Activity >> Below are entries. Reproduce exactly the lines between the line holding "turquoise cap [559,353,603,378]" and the line holding "none -> yellow notebook [326,144,412,188]", inclusive, and only those.

Dataset records >>

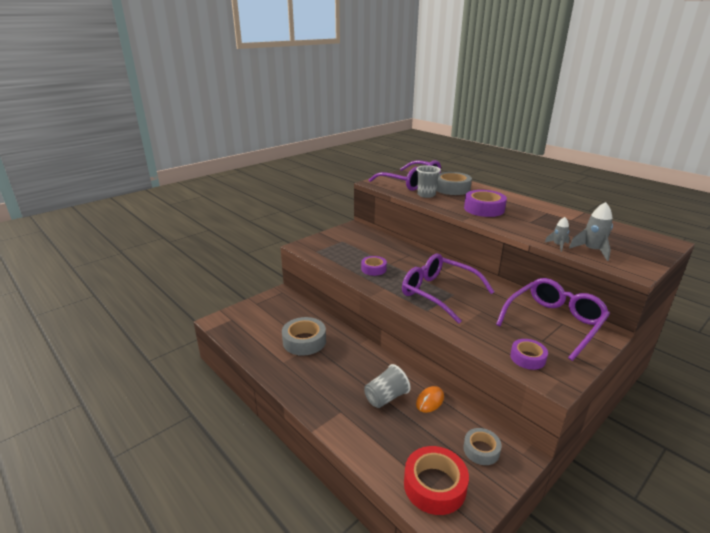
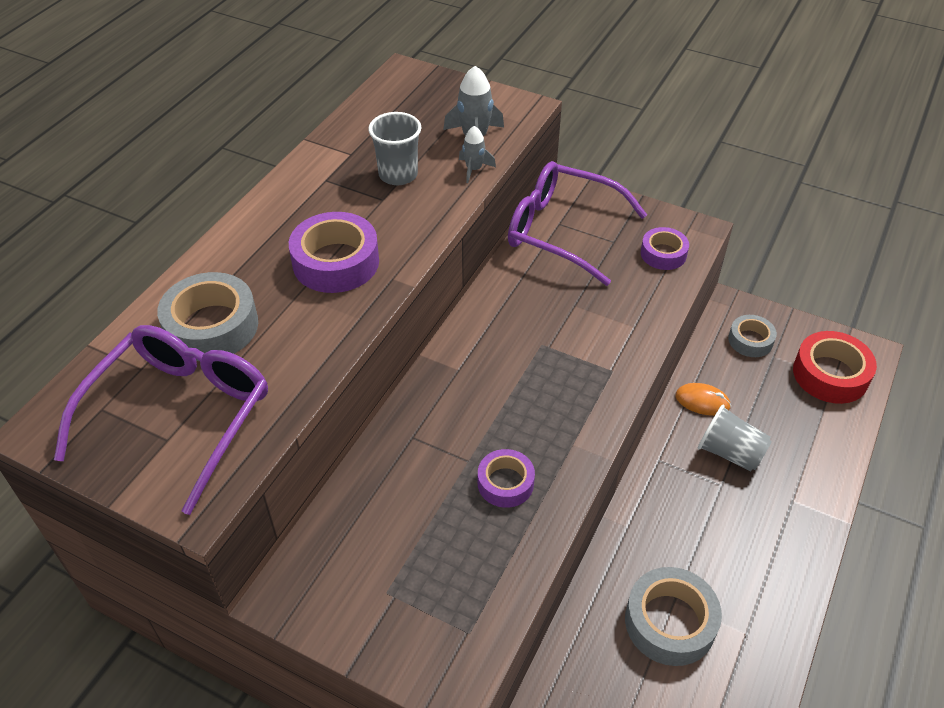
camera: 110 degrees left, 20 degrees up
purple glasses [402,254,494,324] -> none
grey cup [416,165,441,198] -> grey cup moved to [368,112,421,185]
* * *
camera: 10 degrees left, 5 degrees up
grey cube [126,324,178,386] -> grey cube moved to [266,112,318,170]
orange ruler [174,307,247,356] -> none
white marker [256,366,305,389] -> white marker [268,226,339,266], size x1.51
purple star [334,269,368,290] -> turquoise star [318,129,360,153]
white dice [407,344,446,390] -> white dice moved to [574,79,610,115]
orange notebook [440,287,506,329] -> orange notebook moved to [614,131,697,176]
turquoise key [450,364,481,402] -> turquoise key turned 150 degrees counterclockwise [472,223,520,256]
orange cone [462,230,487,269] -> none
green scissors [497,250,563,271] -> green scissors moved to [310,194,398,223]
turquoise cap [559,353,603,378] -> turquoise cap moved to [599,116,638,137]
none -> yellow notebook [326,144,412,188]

Task solution >>
turquoise cap [559,353,603,378] -> turquoise cap moved to [599,116,638,137]
none -> yellow notebook [326,144,412,188]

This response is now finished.